Data extracts
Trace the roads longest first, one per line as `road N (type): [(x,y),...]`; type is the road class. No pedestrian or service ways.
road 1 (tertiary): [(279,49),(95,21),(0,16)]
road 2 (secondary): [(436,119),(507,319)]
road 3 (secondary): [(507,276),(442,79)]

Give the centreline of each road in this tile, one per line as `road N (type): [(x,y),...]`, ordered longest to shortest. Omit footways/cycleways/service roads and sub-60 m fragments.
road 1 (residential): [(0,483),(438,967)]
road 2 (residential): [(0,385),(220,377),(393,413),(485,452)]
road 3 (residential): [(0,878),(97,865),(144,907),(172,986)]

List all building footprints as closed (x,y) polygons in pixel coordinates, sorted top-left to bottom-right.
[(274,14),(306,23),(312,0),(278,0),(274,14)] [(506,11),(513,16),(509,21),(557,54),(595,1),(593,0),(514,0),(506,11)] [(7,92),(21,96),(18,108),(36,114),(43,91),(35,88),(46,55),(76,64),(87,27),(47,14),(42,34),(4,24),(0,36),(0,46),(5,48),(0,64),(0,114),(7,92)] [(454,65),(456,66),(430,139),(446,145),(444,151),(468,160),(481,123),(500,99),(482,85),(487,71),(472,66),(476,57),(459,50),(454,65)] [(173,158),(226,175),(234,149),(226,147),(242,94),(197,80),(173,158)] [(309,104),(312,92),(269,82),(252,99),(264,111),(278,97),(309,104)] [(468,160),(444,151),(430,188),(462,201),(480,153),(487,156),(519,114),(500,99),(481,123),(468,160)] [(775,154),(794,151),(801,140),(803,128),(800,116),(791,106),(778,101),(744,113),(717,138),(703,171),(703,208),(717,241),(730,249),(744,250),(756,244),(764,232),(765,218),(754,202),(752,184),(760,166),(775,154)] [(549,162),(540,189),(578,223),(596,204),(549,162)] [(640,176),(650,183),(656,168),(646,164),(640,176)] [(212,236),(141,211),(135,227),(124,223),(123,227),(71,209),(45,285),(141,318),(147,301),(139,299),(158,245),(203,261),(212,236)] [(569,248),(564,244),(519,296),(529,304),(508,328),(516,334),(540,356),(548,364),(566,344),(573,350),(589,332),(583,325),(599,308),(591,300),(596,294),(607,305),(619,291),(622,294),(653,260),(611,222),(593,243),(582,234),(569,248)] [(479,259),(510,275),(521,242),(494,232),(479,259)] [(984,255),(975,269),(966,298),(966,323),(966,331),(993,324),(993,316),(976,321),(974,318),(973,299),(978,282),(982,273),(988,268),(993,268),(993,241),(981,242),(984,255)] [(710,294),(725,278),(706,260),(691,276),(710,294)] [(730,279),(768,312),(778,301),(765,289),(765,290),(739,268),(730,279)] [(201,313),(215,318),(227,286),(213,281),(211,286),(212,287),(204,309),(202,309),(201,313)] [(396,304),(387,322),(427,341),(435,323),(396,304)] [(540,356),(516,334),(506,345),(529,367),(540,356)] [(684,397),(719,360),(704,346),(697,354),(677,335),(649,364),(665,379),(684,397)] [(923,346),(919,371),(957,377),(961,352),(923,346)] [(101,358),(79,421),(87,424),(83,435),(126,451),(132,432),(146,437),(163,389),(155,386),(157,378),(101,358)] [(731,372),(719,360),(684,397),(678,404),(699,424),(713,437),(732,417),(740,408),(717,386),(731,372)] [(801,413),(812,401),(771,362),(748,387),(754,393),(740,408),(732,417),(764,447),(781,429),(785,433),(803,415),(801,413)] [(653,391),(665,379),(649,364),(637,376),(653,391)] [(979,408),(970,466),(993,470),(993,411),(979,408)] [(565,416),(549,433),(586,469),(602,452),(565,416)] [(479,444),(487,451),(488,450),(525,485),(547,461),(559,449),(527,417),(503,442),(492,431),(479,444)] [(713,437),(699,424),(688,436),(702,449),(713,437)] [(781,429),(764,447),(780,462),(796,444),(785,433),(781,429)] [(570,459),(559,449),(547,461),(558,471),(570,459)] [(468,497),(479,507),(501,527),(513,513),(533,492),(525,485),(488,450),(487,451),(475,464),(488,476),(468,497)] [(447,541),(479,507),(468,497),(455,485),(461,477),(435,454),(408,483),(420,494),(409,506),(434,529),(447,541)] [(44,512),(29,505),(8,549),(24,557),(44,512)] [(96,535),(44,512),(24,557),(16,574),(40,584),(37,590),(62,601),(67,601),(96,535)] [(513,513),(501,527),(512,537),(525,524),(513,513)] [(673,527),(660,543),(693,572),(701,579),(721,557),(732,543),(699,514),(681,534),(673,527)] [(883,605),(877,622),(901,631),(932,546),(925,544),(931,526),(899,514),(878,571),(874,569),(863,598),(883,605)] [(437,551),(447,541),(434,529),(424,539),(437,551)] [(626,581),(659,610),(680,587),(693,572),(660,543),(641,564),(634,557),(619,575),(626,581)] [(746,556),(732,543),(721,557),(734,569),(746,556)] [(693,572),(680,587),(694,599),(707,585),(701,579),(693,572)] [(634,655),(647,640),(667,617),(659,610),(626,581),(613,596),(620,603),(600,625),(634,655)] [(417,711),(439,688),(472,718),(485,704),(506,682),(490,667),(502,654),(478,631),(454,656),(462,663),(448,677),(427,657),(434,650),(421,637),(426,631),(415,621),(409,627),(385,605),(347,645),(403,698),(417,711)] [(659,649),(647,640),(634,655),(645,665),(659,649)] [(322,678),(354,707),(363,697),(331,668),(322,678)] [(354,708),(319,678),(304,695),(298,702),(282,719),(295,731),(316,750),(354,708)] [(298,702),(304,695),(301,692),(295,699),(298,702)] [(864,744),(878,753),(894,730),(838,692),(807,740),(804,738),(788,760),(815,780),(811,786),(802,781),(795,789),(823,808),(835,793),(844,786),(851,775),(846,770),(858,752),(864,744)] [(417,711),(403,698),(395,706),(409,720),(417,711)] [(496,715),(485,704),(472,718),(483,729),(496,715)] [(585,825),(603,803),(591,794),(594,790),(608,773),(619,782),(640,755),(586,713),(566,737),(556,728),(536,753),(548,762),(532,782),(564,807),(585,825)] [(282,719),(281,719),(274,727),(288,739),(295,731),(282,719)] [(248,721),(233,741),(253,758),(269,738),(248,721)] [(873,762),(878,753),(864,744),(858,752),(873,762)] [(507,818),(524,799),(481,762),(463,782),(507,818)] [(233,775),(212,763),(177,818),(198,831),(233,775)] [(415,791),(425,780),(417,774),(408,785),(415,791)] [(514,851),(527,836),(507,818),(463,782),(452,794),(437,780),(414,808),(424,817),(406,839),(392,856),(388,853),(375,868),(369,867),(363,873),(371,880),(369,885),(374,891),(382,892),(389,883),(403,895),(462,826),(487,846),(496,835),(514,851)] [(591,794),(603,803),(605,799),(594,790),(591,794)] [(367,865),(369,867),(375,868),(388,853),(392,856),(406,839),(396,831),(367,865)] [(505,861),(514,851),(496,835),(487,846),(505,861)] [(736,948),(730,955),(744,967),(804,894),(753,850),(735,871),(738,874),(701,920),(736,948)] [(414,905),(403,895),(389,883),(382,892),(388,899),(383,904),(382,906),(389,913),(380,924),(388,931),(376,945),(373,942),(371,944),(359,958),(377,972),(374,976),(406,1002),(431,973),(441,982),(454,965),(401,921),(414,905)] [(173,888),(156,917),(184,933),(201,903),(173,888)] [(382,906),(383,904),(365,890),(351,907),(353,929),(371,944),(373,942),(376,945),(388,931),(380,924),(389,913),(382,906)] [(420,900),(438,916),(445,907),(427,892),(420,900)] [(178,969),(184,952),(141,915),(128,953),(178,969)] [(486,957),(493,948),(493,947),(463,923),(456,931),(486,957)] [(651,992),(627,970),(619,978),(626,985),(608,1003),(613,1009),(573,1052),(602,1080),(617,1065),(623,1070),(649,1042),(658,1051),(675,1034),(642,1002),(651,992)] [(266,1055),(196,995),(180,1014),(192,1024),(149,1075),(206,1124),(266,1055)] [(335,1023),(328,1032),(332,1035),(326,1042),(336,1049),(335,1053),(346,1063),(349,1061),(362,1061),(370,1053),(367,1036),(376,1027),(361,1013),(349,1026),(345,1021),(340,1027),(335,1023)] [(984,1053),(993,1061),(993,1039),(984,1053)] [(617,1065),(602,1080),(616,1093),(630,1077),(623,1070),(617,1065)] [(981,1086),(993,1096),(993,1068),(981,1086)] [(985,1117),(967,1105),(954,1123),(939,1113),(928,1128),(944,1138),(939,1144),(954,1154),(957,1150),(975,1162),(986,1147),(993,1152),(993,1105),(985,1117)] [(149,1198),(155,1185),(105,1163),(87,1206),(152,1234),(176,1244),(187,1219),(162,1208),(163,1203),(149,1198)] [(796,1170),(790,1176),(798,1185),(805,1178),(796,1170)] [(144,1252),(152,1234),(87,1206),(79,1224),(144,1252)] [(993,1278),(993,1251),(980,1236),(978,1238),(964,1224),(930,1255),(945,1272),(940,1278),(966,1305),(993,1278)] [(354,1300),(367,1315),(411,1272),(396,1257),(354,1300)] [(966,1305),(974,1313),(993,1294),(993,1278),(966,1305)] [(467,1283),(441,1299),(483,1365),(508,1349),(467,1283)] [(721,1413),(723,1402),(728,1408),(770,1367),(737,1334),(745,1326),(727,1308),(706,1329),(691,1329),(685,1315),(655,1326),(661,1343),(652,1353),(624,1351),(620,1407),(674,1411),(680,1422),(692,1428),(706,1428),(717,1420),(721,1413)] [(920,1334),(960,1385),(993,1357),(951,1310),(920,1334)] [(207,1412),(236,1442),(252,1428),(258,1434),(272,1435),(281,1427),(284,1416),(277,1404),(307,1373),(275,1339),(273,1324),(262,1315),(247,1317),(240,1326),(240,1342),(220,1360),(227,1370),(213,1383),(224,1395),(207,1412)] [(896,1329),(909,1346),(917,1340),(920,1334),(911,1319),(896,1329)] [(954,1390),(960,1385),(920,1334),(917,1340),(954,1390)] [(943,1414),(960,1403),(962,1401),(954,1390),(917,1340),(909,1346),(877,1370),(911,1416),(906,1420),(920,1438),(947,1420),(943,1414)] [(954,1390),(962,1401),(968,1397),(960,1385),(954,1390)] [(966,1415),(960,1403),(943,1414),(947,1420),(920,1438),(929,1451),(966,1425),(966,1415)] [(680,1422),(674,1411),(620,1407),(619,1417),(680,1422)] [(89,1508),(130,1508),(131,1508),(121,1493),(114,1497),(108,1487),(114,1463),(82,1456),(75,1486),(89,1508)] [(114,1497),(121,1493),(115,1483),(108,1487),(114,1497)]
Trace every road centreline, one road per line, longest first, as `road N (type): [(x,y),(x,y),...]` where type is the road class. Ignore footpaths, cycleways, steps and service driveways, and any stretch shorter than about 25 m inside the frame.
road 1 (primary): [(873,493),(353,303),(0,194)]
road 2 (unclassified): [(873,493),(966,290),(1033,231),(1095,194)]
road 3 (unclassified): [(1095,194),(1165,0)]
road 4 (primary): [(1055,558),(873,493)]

Work to be completed
Determine how many lines of the listing hold the word "roads", then write only that number.

Task result
2